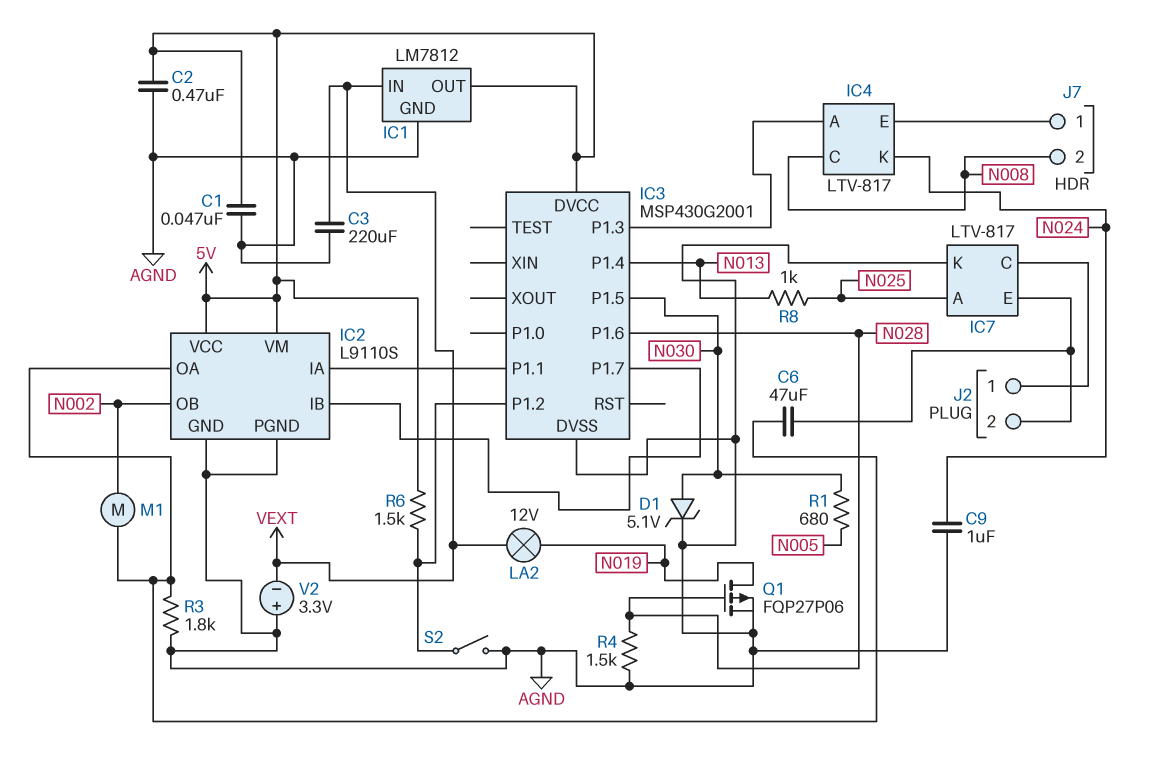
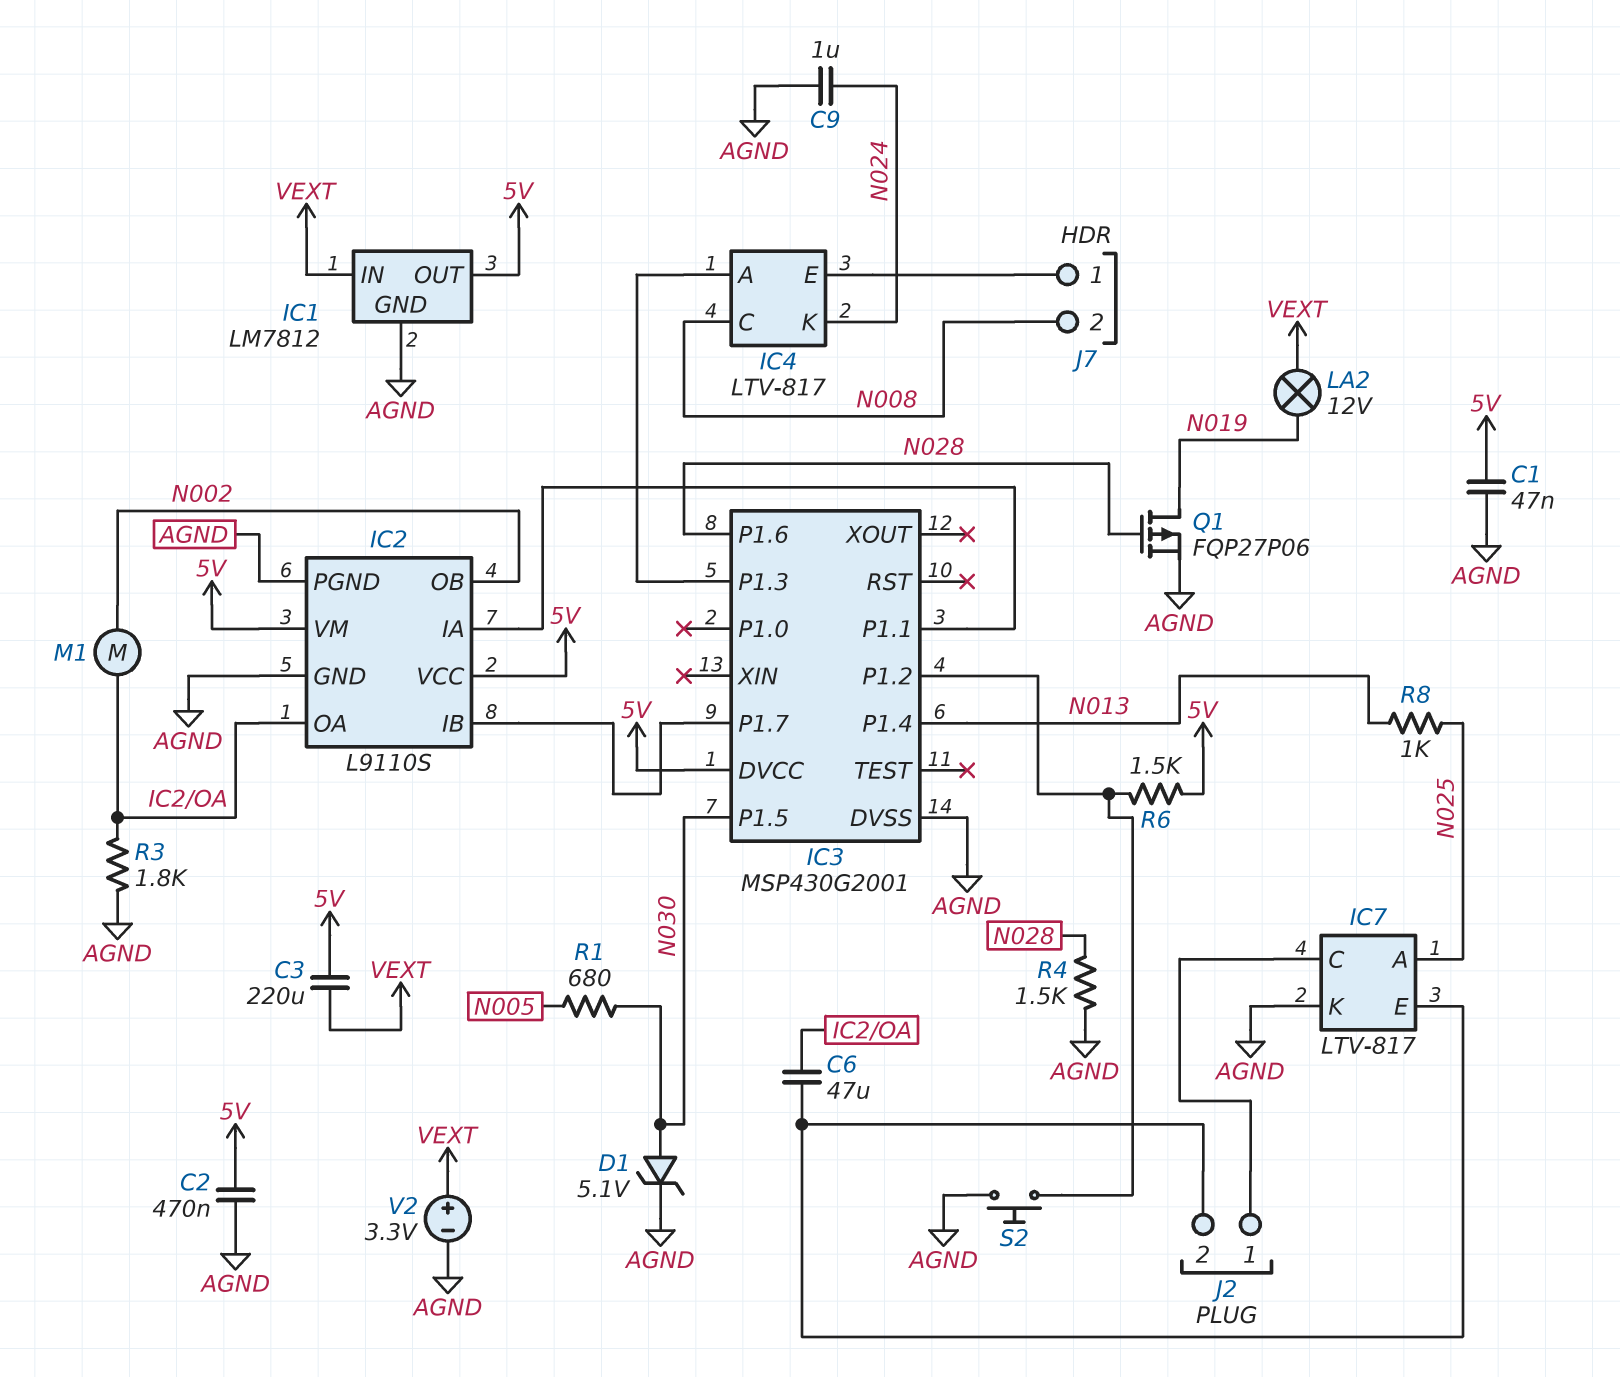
C3: 220uF (AGND, VEXT) -> 220uF (5V, VEXT)
S2: switch (AGND, IC3/P1.2) -> button (AGND, IC3/P1.2)
V2: 3.3V (plus AGND, minus VEXT) -> 3.3V (plus VEXT, minus AGND)

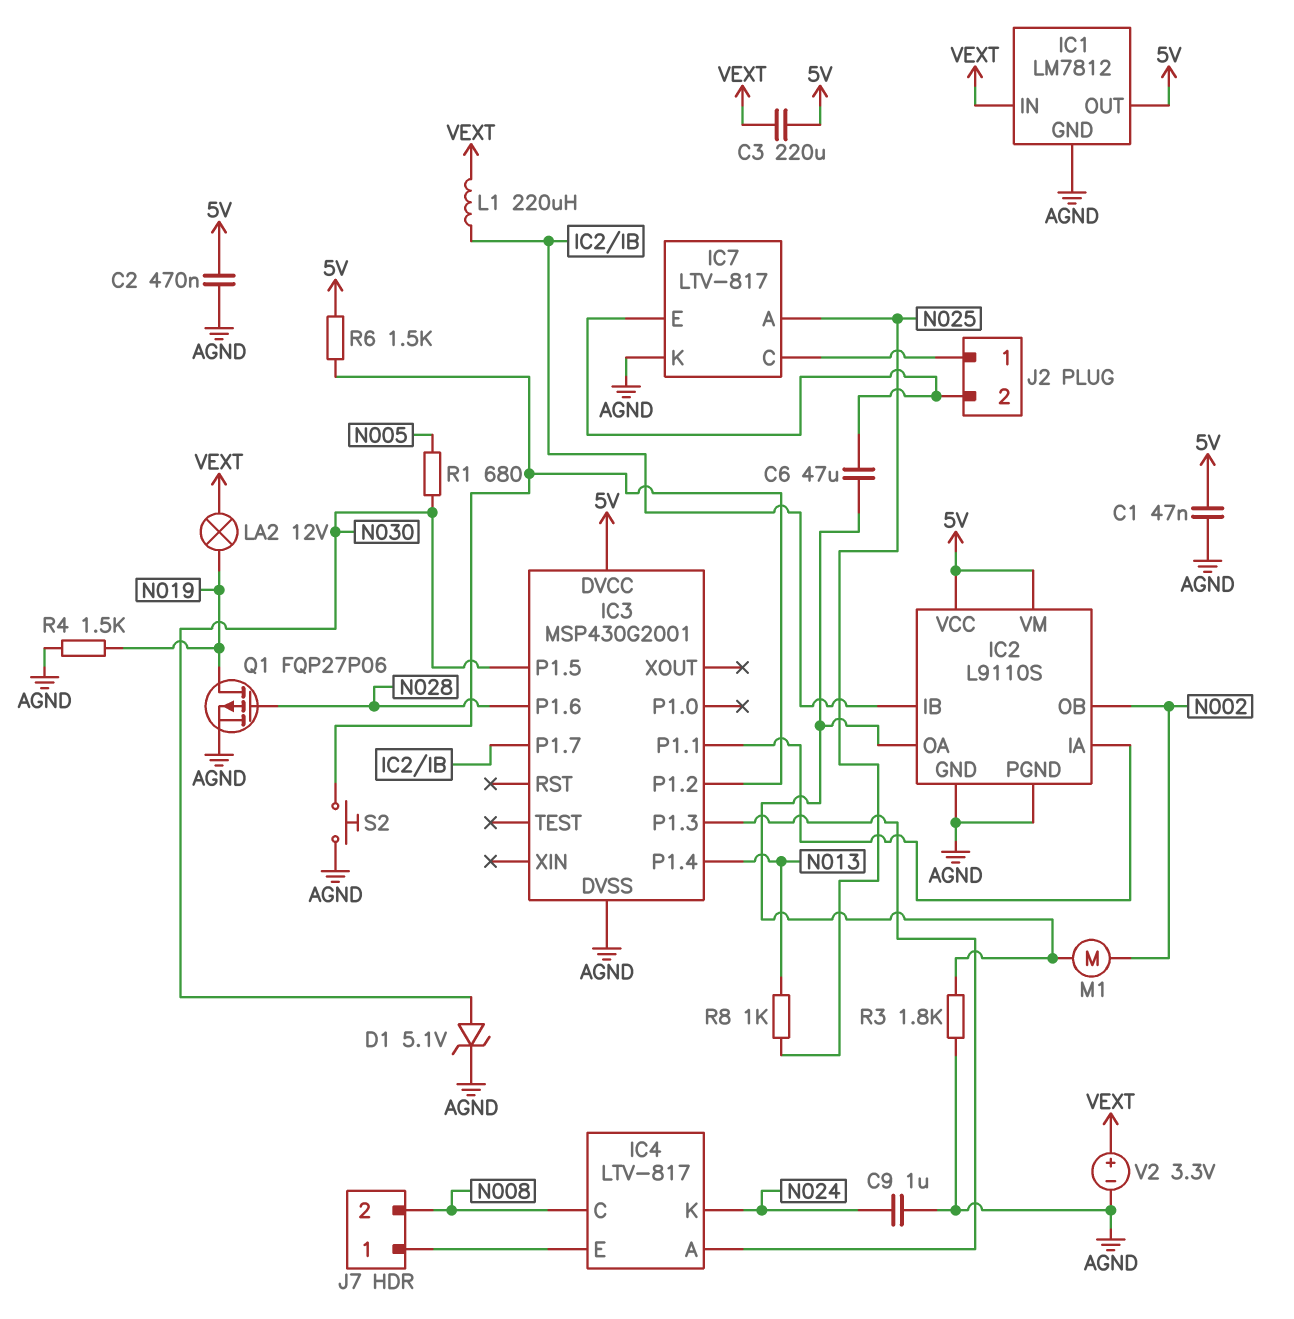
L1: none -> 220uH (IC2/IB, VEXT)
R4: 1.5k (AGND, N028) -> 1.5k (AGND, N019)

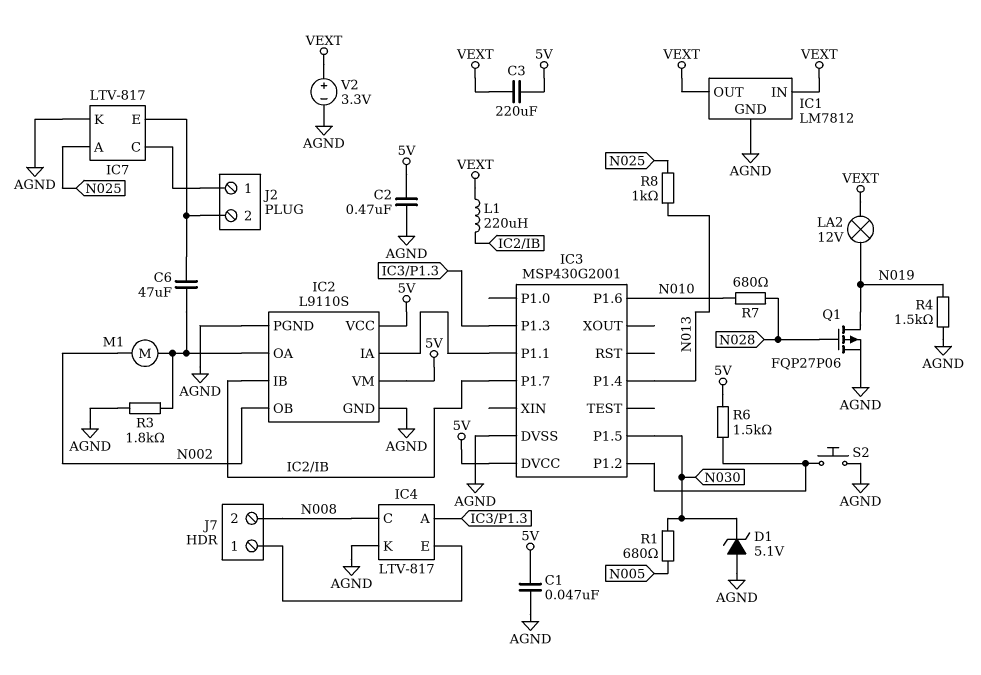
C9: 1uF (AGND, N024) -> none
D1: zener 5.1V (A N030, K AGND) -> zener 5.1V (A AGND, K N030)
IC1 pin OUT: 5V -> VEXT
IC3 pin P1.6: N028 -> N010
IC4 pin K: N024 -> AGND
R7: none -> 680 (N010, N028)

☆ ☆ ☆ ☆ ☆ ☆ ☆

§ Work to complete: Going through the data above, return each line with the word "VEXT".

§ Response for this exercise:
C3: 220uF (AGND, VEXT) -> 220uF (5V, VEXT)
V2: 3.3V (plus AGND, minus VEXT) -> 3.3V (plus VEXT, minus AGND)
L1: none -> 220uH (IC2/IB, VEXT)
IC1 pin OUT: 5V -> VEXT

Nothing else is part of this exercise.